■ Given records
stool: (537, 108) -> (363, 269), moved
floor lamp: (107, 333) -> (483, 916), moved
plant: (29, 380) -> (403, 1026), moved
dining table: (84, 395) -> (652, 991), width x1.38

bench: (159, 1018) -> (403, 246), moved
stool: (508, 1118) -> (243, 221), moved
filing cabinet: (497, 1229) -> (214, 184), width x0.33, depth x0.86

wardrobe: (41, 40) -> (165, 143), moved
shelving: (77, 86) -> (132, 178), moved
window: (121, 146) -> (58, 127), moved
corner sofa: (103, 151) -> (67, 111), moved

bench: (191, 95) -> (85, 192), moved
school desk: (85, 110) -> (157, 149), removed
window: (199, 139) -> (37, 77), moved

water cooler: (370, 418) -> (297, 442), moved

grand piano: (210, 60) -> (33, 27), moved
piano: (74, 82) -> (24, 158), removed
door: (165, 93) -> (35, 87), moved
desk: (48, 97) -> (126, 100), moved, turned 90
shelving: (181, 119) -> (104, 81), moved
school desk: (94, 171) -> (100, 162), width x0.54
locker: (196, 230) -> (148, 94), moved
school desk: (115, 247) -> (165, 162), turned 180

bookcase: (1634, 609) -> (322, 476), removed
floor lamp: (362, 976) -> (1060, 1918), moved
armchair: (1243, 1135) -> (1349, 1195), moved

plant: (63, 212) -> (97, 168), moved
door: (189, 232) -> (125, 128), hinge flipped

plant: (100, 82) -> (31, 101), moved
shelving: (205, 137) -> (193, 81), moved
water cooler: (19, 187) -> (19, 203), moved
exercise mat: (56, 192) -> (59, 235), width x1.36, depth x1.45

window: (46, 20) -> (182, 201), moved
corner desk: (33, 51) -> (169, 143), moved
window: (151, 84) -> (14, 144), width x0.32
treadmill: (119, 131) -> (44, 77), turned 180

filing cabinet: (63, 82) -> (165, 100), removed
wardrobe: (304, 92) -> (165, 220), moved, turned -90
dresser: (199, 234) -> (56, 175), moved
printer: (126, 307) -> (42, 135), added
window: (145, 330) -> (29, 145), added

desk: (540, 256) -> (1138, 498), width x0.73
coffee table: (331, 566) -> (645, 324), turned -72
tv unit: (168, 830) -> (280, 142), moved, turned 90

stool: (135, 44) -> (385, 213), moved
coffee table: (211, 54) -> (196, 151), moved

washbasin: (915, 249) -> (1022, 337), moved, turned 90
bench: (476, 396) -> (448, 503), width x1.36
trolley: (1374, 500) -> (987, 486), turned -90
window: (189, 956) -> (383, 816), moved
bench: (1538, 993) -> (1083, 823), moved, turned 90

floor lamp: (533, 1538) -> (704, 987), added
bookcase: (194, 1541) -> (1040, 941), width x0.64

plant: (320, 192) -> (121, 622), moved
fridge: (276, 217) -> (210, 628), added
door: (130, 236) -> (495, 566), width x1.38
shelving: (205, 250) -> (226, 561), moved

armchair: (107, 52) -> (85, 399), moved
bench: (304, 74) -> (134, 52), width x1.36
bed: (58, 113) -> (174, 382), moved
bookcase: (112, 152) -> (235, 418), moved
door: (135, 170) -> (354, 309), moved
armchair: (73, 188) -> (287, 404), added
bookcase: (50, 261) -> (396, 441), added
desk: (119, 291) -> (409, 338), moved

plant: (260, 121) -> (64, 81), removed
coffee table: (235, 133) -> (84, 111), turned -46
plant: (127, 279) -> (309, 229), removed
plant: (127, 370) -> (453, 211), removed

■ Exercise brief
Beginning at the top of the records above, transcribe each line exactly up to and including the line that holds "stool: (508, 1118) -> (243, 221), moved".

■ Solution
stool: (537, 108) -> (363, 269), moved
floor lamp: (107, 333) -> (483, 916), moved
plant: (29, 380) -> (403, 1026), moved
dining table: (84, 395) -> (652, 991), width x1.38

bench: (159, 1018) -> (403, 246), moved
stool: (508, 1118) -> (243, 221), moved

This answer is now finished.